### Task prompt
Nothing but the lines from the one that contains "(389, 294) = (555, 450): white" through the end of the listing should appear, set down exactly.

### Dataset content
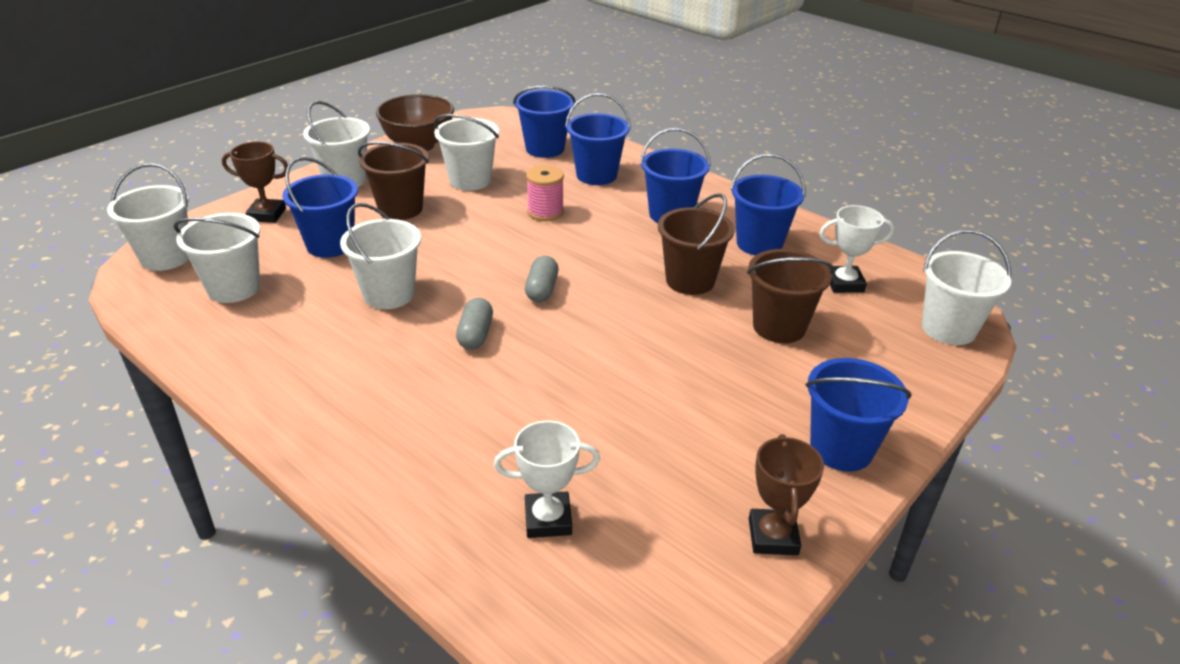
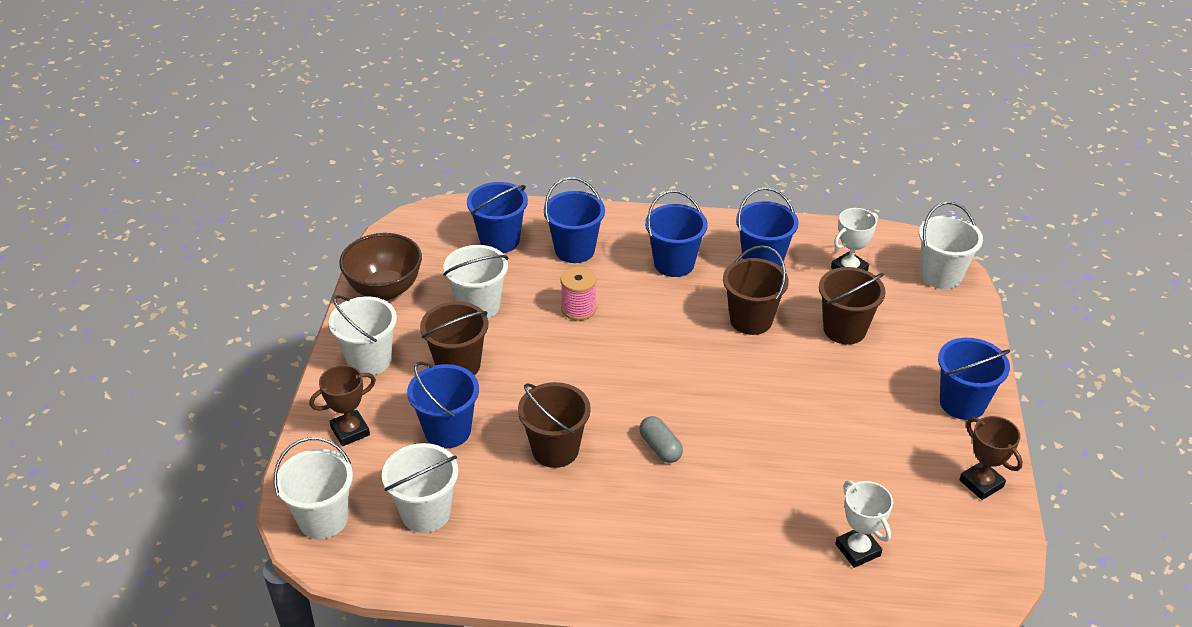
camera: 35 degrees left, 5 degrees up
(389, 294) = (555, 450): white bucket -> brown bucket
(542, 290) = (660, 384): grey capsule -> none
(548, 519) = (858, 550): white trophy -> white trophy turned 75 degrees counterclockwise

### Exercise answer
(389, 294) = (555, 450): white bucket -> brown bucket
(542, 290) = (660, 384): grey capsule -> none
(548, 519) = (858, 550): white trophy -> white trophy turned 75 degrees counterclockwise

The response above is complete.